> _EXERCISE GOAL_
Copy each of the entries below word for word, leaving out the picture.
## begin
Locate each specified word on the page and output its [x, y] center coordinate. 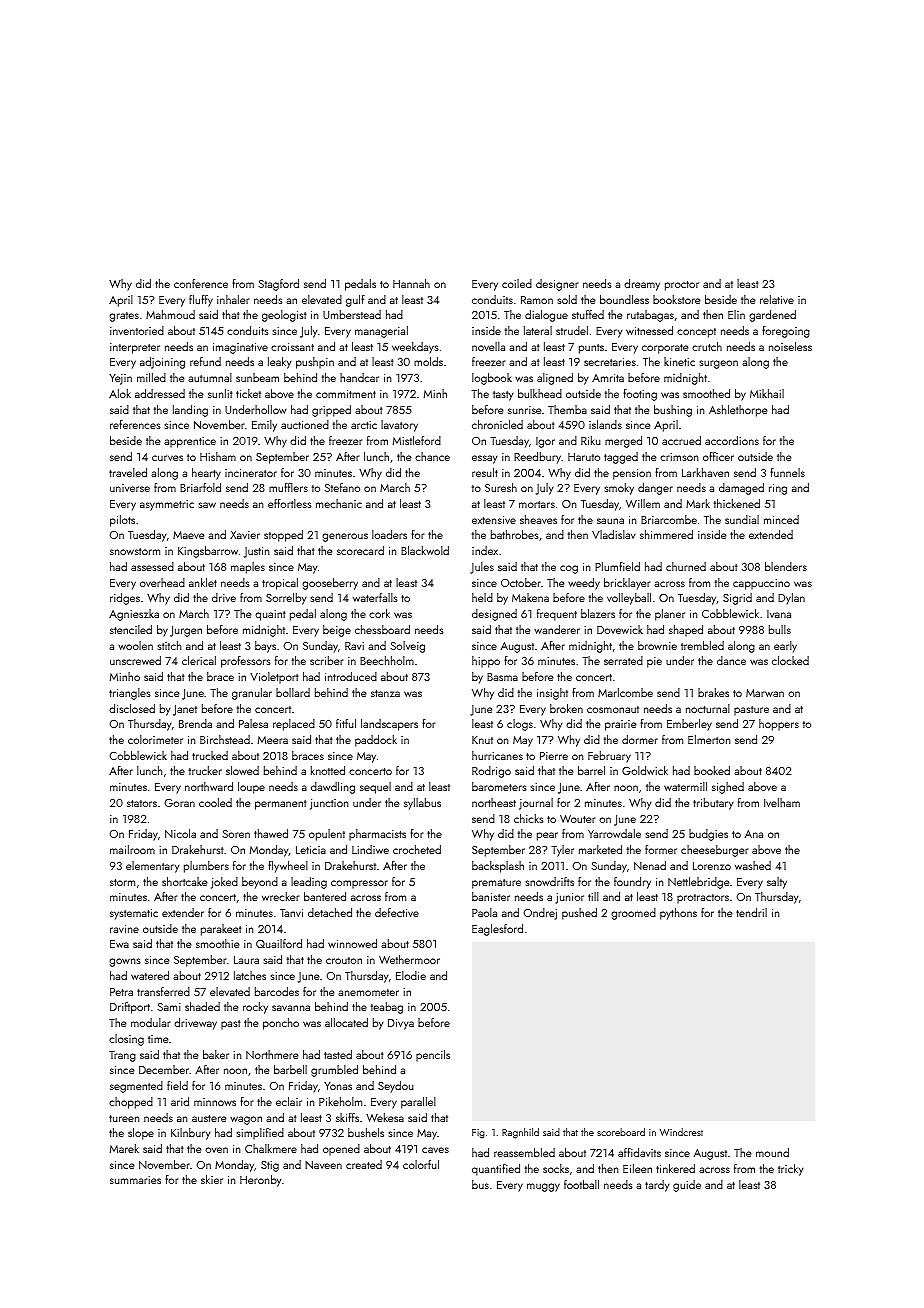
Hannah [411, 283]
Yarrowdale [614, 833]
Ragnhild [520, 1133]
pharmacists [377, 835]
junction [329, 804]
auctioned [305, 424]
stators [142, 803]
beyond [260, 883]
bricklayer [627, 584]
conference [201, 283]
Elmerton [709, 739]
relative [777, 299]
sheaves [538, 519]
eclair [289, 1101]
## end
> _EXPECTED OUTPUT_
Locate each specified word on the page and output its [x, y] center coordinate. 
Hannah [411, 283]
Yarrowdale [614, 833]
Ragnhild [520, 1133]
pharmacists [377, 835]
junction [329, 804]
auctioned [305, 424]
stators [142, 803]
beyond [260, 883]
bricklayer [627, 584]
conference [201, 283]
Elmerton [709, 739]
relative [777, 299]
sheaves [538, 519]
eclair [289, 1101]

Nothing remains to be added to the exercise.